## TASK GOAL
The expected output is the complete data, reproduced exactly.

## GIVEN INFORMATION
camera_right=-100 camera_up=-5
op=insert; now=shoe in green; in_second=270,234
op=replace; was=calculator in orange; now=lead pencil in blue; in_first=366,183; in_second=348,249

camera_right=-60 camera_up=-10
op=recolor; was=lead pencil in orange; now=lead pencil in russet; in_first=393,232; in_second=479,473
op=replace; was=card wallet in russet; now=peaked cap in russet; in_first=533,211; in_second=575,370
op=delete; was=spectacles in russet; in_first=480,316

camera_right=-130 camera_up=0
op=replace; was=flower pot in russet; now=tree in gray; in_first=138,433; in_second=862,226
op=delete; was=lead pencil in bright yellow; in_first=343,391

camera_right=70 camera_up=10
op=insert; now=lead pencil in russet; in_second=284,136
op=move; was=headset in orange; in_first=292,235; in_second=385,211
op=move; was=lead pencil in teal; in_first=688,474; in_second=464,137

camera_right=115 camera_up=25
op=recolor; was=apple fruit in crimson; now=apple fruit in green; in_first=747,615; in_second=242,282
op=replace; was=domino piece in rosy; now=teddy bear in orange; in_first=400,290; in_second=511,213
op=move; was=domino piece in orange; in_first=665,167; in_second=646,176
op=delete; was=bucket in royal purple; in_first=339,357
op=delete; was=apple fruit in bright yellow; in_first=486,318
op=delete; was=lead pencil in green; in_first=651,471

## TASK RESPONSE
camera_right=-100 camera_up=-5
op=insert; now=shoe in green; in_second=270,234
op=replace; was=calculator in orange; now=lead pencil in blue; in_first=366,183; in_second=348,249

camera_right=-60 camera_up=-10
op=recolor; was=lead pencil in orange; now=lead pencil in russet; in_first=393,232; in_second=479,473
op=replace; was=card wallet in russet; now=peaked cap in russet; in_first=533,211; in_second=575,370
op=delete; was=spectacles in russet; in_first=480,316

camera_right=-130 camera_up=0
op=replace; was=flower pot in russet; now=tree in gray; in_first=138,433; in_second=862,226
op=delete; was=lead pencil in bright yellow; in_first=343,391

camera_right=70 camera_up=10
op=insert; now=lead pencil in russet; in_second=284,136
op=move; was=headset in orange; in_first=292,235; in_second=385,211
op=move; was=lead pencil in teal; in_first=688,474; in_second=464,137

camera_right=115 camera_up=25
op=recolor; was=apple fruit in crimson; now=apple fruit in green; in_first=747,615; in_second=242,282
op=replace; was=domino piece in rosy; now=teddy bear in orange; in_first=400,290; in_second=511,213
op=move; was=domino piece in orange; in_first=665,167; in_second=646,176
op=delete; was=bucket in royal purple; in_first=339,357
op=delete; was=apple fruit in bright yellow; in_first=486,318
op=delete; was=lead pencil in green; in_first=651,471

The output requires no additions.